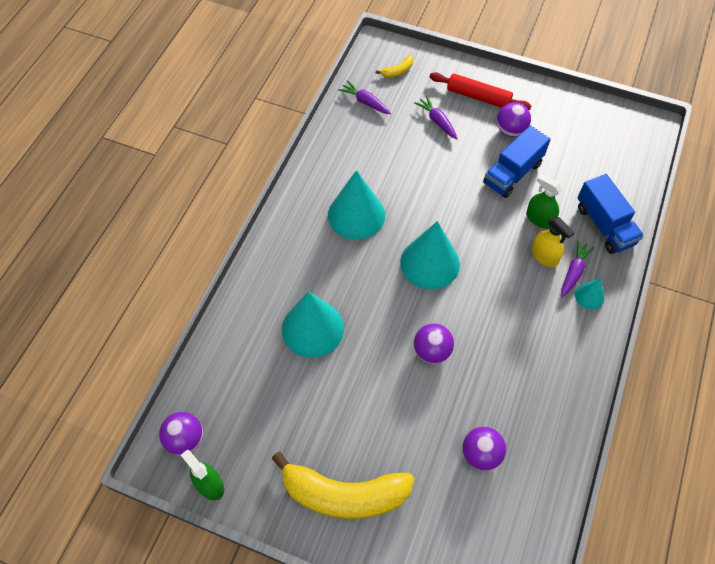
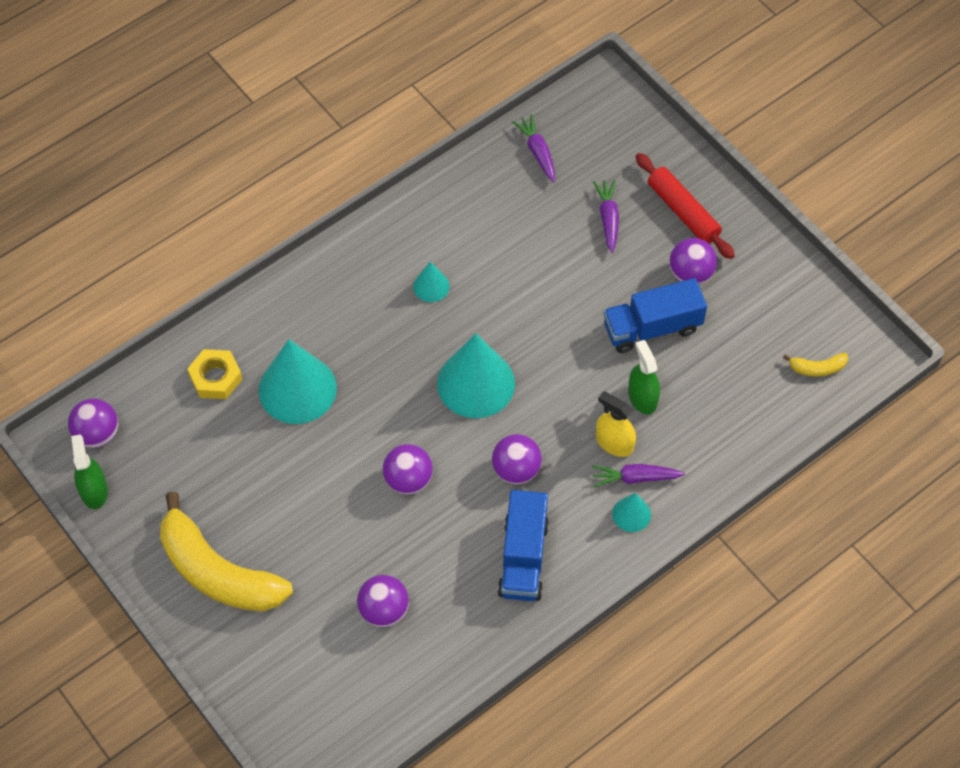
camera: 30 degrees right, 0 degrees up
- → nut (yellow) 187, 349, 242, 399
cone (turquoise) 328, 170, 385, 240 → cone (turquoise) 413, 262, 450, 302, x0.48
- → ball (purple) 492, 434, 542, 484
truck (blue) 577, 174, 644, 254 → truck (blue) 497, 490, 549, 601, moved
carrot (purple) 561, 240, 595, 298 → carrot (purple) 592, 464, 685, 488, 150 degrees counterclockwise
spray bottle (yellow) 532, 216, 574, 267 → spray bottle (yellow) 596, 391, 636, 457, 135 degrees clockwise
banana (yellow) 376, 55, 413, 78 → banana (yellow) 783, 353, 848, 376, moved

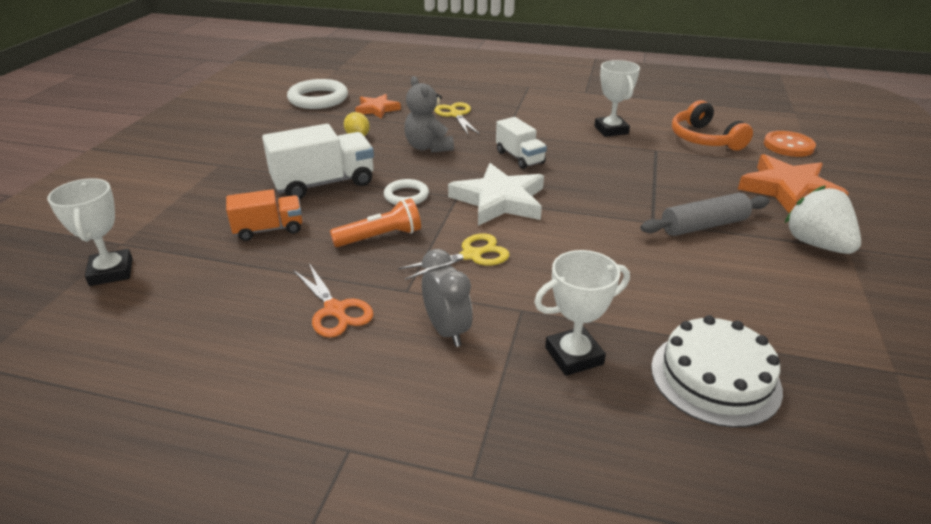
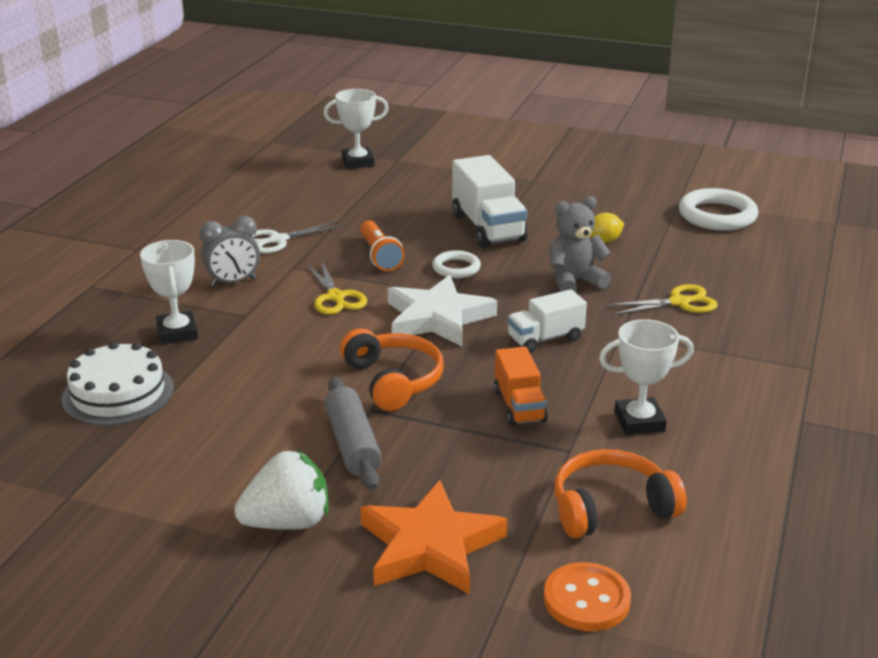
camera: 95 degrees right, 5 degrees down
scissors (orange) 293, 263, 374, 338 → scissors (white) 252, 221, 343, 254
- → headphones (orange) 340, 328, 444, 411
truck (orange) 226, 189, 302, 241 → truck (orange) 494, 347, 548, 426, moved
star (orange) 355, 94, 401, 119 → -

==

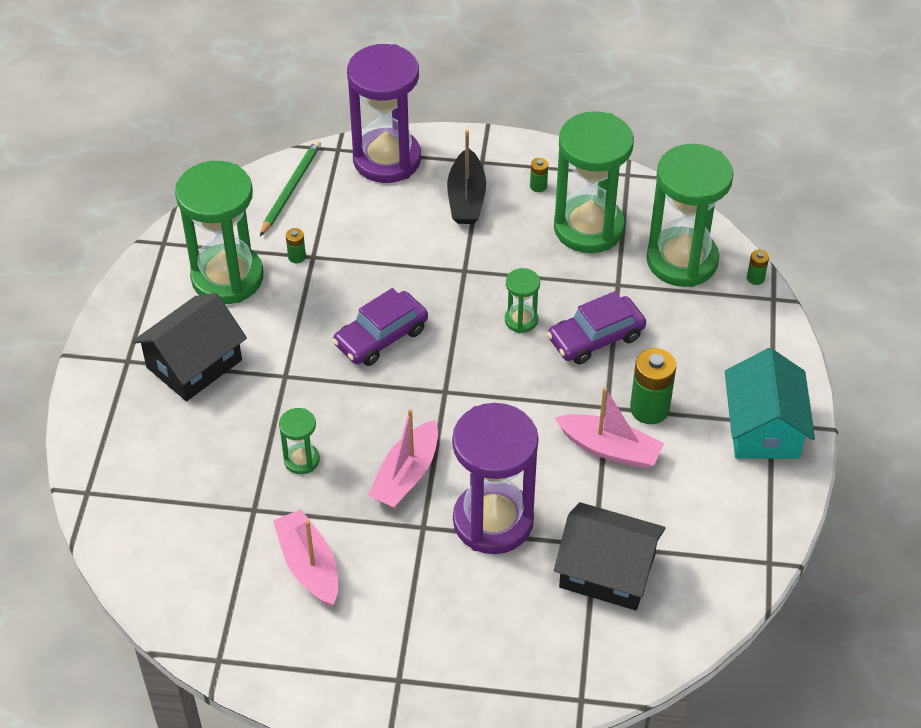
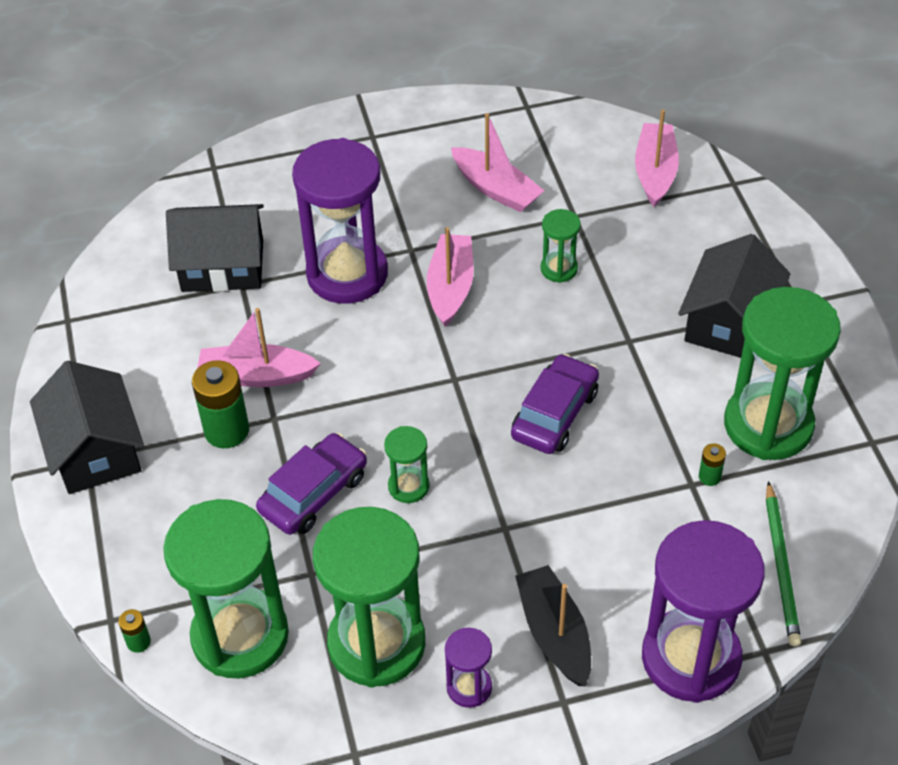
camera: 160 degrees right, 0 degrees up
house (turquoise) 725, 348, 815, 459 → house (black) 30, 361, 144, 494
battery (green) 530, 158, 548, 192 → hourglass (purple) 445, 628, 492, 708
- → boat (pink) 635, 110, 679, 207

#### AIM OF THE EXERCISE
Tell how many lines of the listing include the word "degrees", replying with nothing but the number.

#### RESPONSE
5